**Job item:** Whenever a line of the data below holds the string "dumbbell", copy that line.
======== Data extracts
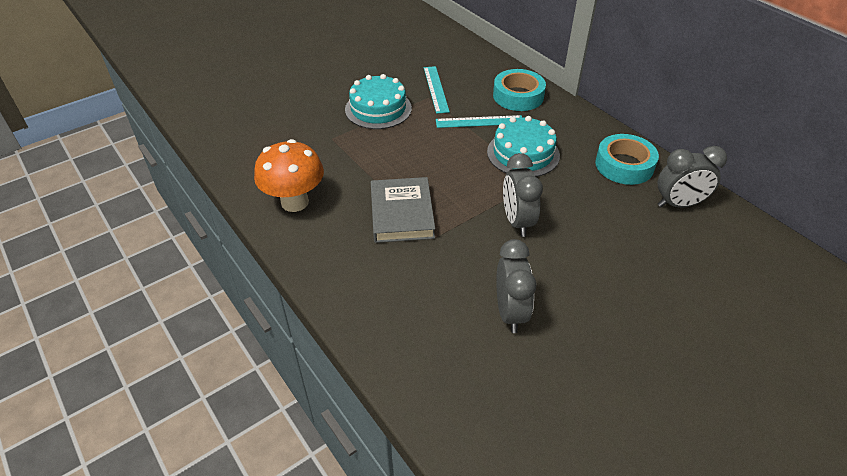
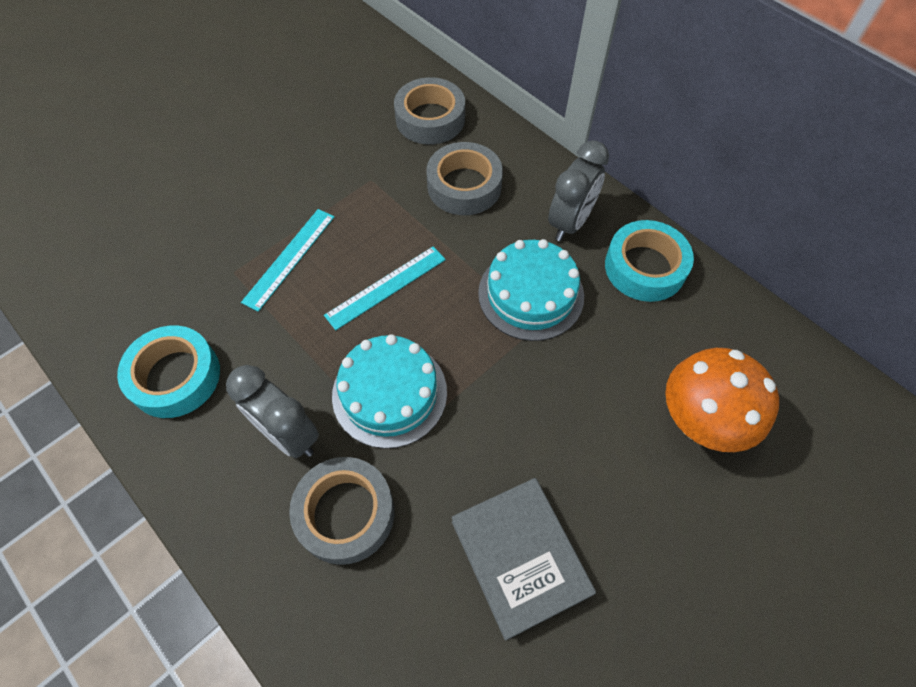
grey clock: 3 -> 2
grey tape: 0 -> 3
================
======== Data extracts
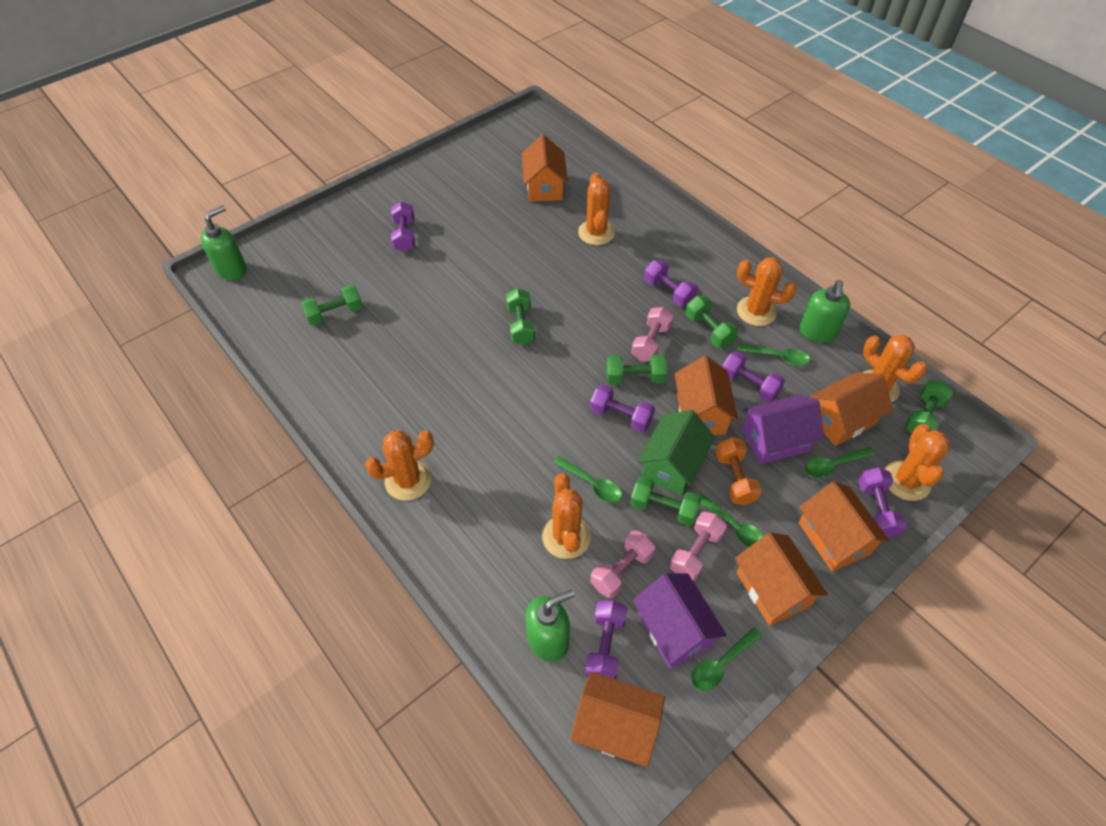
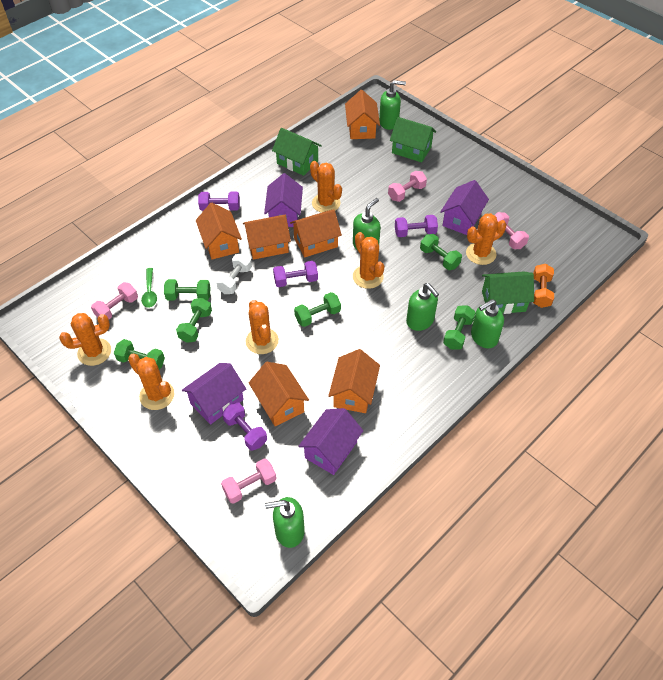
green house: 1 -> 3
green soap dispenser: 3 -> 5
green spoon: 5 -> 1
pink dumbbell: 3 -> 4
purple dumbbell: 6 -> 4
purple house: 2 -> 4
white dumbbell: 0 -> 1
================
**Exercise answer:**
pink dumbbell: 3 -> 4
purple dumbbell: 6 -> 4
white dumbbell: 0 -> 1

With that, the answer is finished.